▼▼▼
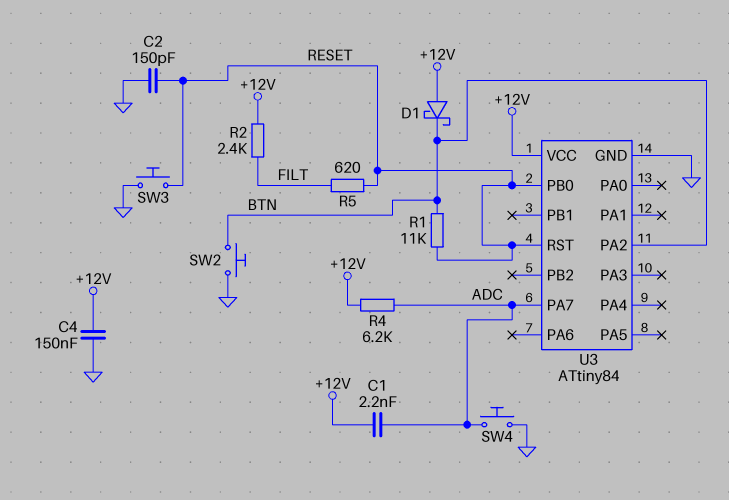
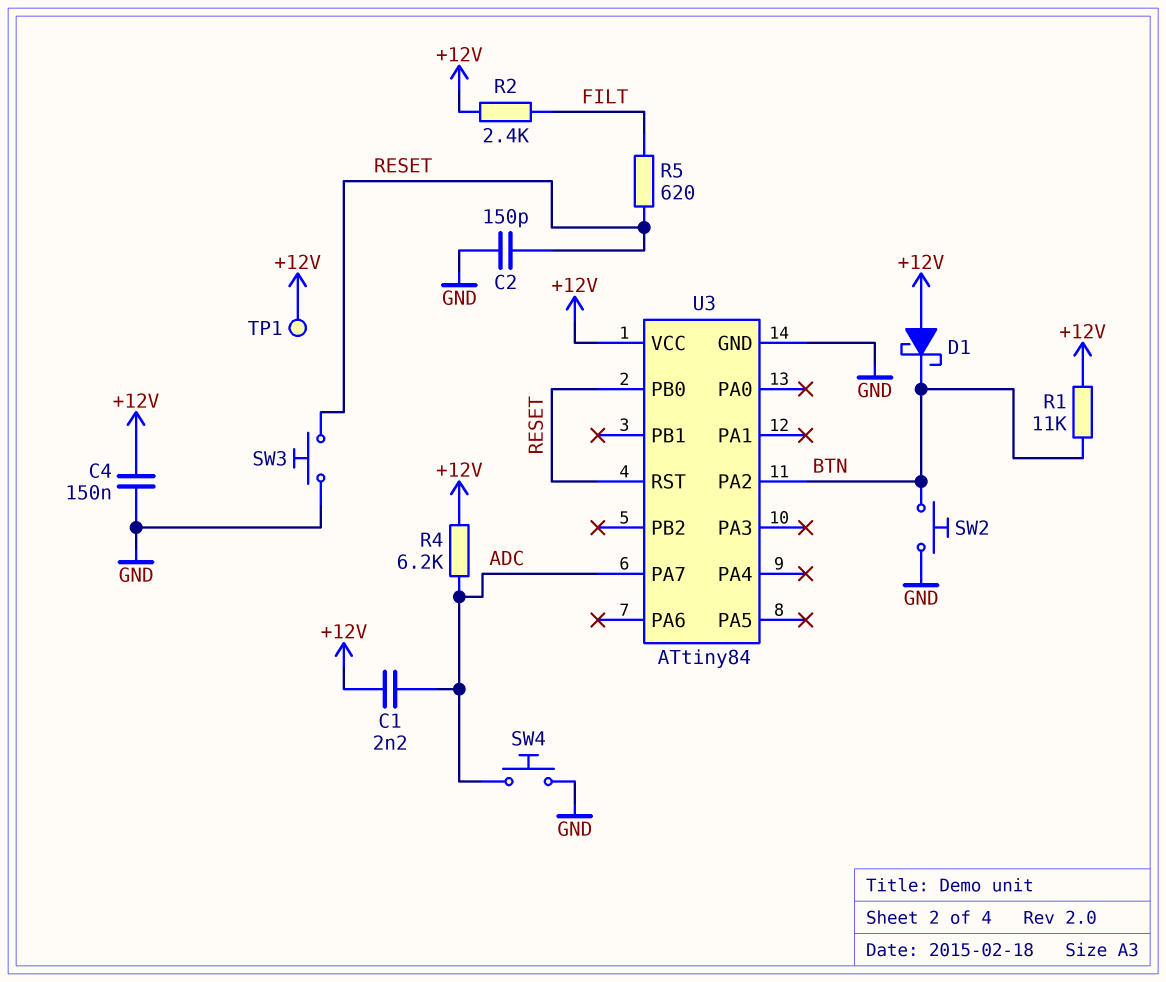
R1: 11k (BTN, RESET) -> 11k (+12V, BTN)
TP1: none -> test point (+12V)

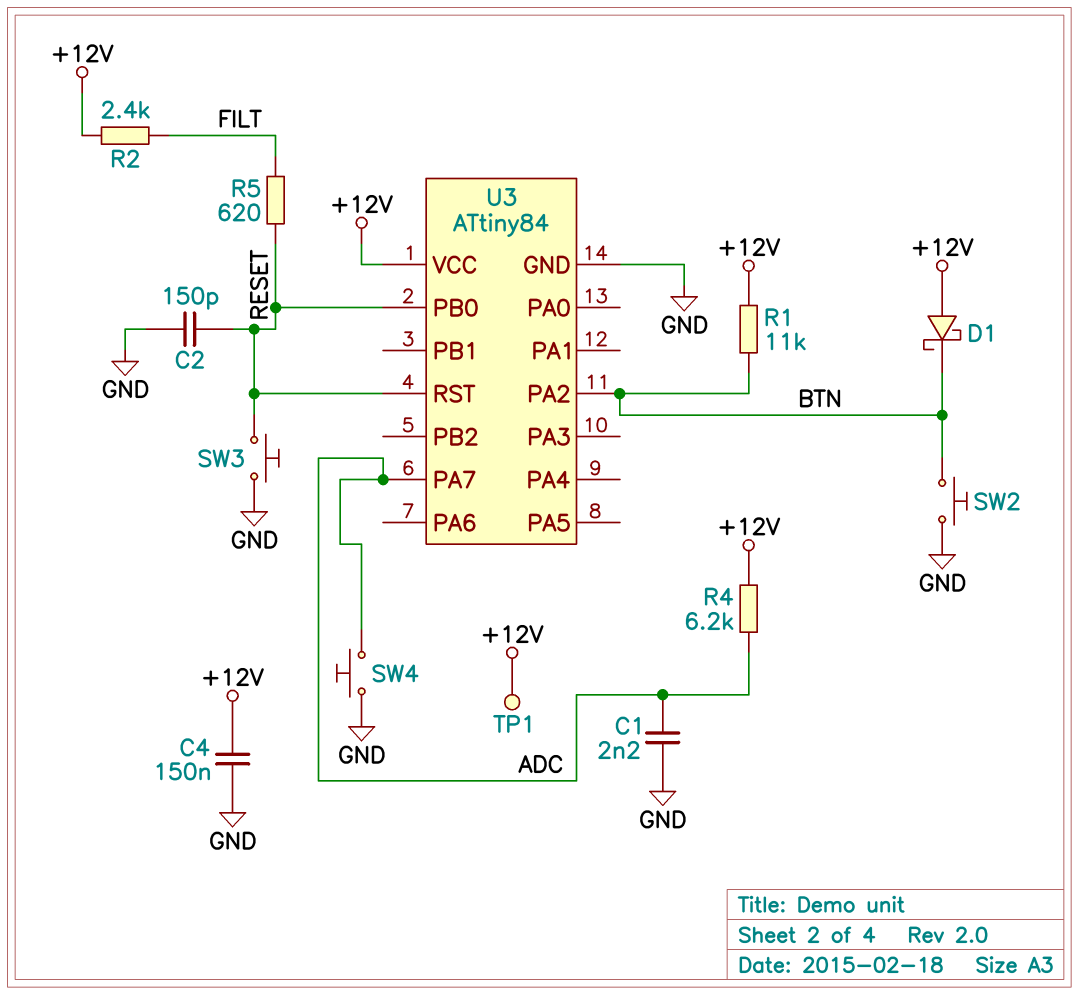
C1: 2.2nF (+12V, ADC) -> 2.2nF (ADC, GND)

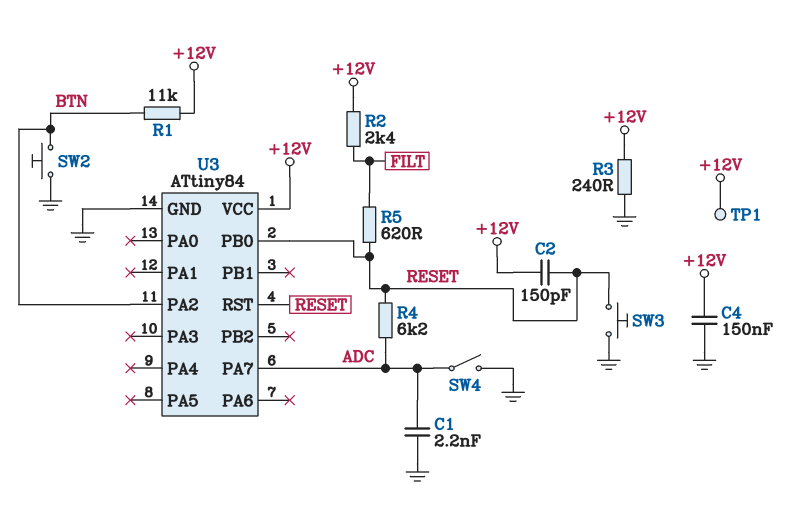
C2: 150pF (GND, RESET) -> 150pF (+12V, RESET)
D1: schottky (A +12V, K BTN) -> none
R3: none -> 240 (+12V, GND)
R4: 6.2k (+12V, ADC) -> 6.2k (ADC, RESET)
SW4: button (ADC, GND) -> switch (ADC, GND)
▲▲▲
— PROBLEM REQUIREMENTS —
Quote exactly the line containing "C2: 150pF (GND, RESET) -> 150pF (+12V, RESET)" and every later line through the end of the listing, and no other lines.

— ANSWER —
C2: 150pF (GND, RESET) -> 150pF (+12V, RESET)
D1: schottky (A +12V, K BTN) -> none
R3: none -> 240 (+12V, GND)
R4: 6.2k (+12V, ADC) -> 6.2k (ADC, RESET)
SW4: button (ADC, GND) -> switch (ADC, GND)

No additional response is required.